__Task brief__. Whenever a line contains the string "yellow", copy it out of the entries.

(Entries taken from a collection)

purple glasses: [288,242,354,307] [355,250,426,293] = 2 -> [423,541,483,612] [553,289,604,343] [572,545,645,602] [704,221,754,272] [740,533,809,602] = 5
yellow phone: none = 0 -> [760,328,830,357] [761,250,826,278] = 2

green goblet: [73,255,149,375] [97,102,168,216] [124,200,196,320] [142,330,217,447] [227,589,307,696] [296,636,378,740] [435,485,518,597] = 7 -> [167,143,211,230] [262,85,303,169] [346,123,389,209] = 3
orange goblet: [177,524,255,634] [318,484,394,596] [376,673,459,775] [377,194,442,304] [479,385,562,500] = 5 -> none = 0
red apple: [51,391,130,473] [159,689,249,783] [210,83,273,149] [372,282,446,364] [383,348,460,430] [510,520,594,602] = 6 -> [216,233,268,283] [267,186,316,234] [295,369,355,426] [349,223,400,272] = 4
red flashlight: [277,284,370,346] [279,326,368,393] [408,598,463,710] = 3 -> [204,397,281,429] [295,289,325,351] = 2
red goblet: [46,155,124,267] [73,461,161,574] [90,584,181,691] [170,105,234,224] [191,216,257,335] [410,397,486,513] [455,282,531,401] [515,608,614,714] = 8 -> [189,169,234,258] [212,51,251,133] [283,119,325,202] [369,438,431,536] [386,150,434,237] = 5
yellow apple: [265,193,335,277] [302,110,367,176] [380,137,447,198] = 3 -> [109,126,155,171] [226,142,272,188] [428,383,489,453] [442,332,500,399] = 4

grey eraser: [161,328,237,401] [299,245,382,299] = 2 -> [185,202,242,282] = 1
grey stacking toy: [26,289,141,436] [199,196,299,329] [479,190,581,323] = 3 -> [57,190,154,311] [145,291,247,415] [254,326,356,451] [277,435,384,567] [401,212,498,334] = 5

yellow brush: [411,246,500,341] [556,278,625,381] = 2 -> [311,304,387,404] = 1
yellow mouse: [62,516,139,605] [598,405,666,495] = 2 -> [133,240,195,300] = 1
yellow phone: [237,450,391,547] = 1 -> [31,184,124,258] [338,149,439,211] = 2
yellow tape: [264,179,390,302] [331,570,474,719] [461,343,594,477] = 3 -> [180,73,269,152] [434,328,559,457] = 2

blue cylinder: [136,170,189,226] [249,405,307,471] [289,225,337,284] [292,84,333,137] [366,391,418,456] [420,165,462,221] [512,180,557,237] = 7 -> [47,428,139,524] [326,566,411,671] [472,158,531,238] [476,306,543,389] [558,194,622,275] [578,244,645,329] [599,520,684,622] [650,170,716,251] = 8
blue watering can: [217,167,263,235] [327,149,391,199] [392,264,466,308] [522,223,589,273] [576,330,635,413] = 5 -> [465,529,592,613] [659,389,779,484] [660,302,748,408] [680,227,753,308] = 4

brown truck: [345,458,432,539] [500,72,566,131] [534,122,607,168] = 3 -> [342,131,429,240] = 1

__Task output__.
yellow phone: none = 0 -> [760,328,830,357] [761,250,826,278] = 2
yellow apple: [265,193,335,277] [302,110,367,176] [380,137,447,198] = 3 -> [109,126,155,171] [226,142,272,188] [428,383,489,453] [442,332,500,399] = 4
yellow brush: [411,246,500,341] [556,278,625,381] = 2 -> [311,304,387,404] = 1
yellow mouse: [62,516,139,605] [598,405,666,495] = 2 -> [133,240,195,300] = 1
yellow phone: [237,450,391,547] = 1 -> [31,184,124,258] [338,149,439,211] = 2
yellow tape: [264,179,390,302] [331,570,474,719] [461,343,594,477] = 3 -> [180,73,269,152] [434,328,559,457] = 2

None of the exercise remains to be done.